Without including any picture, write out the entries exactly as they stand.

SOURCE RECORDS ::
——
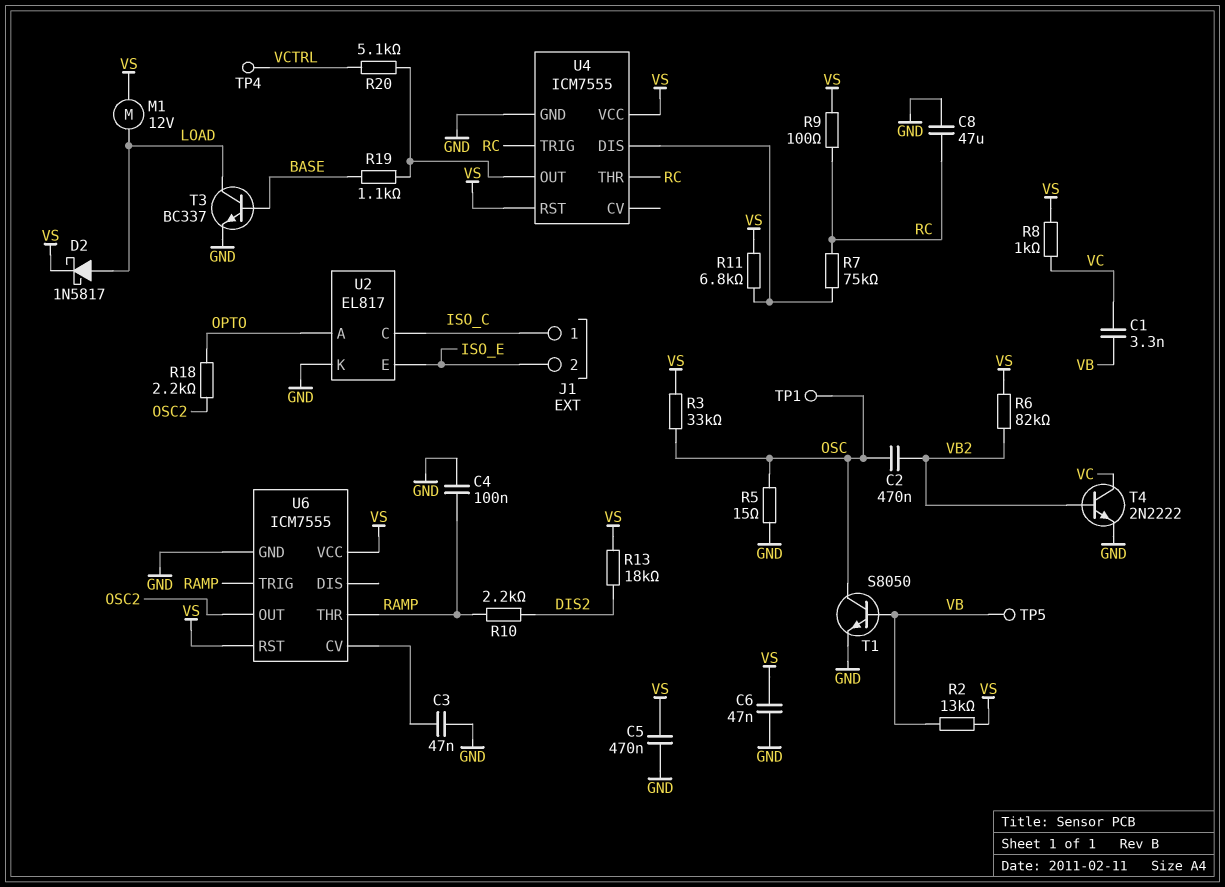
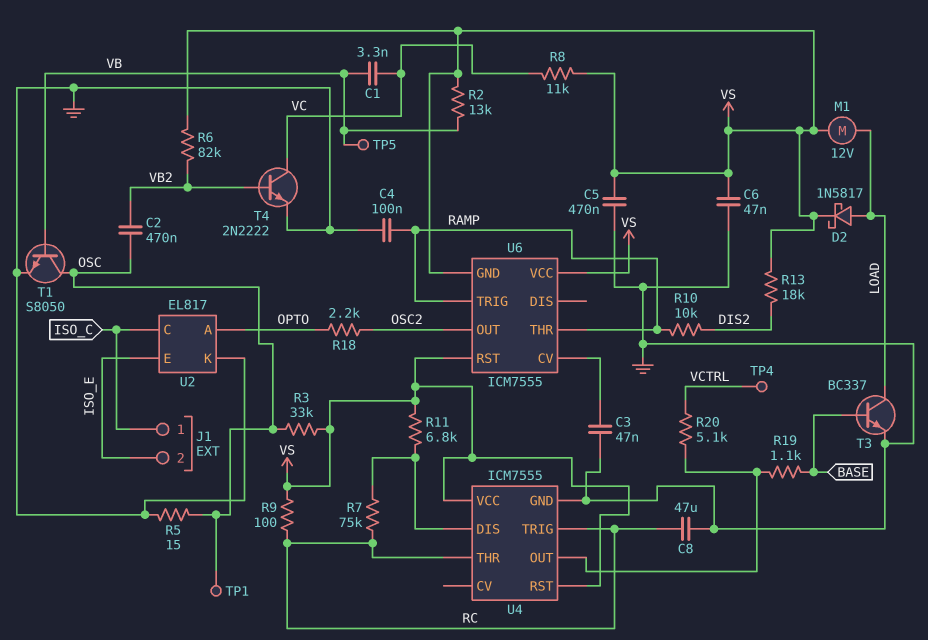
R8: 1k (VC, VS) -> 11k (VC, VS)
R10: 2.2k (DIS2, RAMP) -> 10k (DIS2, RAMP)
U6 pin GND: GND -> VS

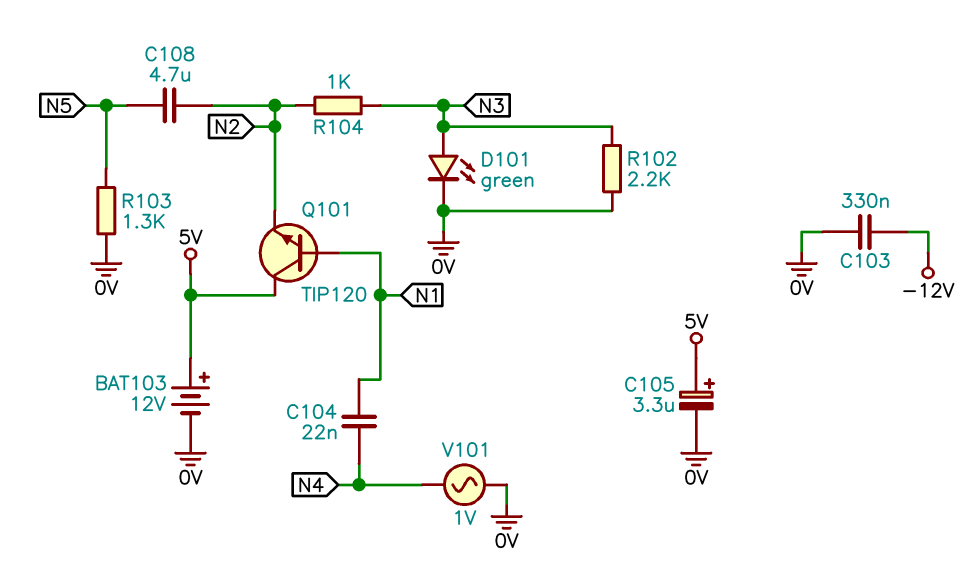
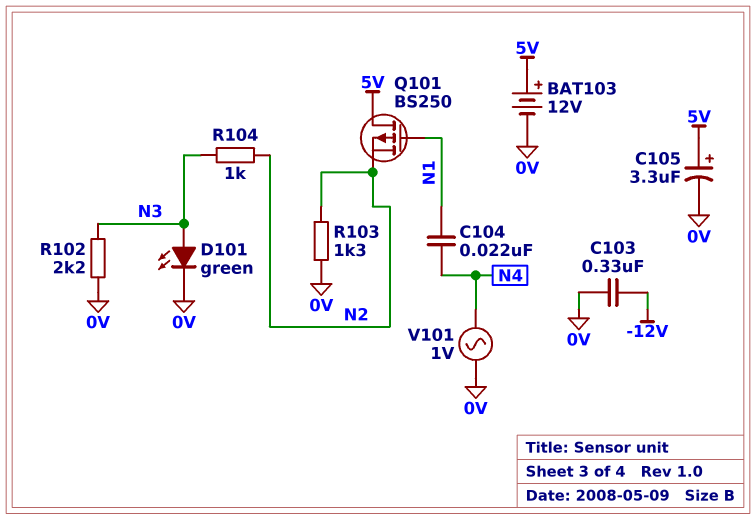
C108: 4.7uF (N2, N5) -> none
Q101: NPN TIP120 (B N1, C 5V, E N2) -> PMOS BS250 (G N1, D 5V, S N2)
R103: 1.3k (0V, N5) -> 1.3k (0V, N2)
——
TASK RESULT ::
R8: 1k (VC, VS) -> 11k (VC, VS)
R10: 2.2k (DIS2, RAMP) -> 10k (DIS2, RAMP)
U6 pin GND: GND -> VS

C108: 4.7uF (N2, N5) -> none
Q101: NPN TIP120 (B N1, C 5V, E N2) -> PMOS BS250 (G N1, D 5V, S N2)
R103: 1.3k (0V, N5) -> 1.3k (0V, N2)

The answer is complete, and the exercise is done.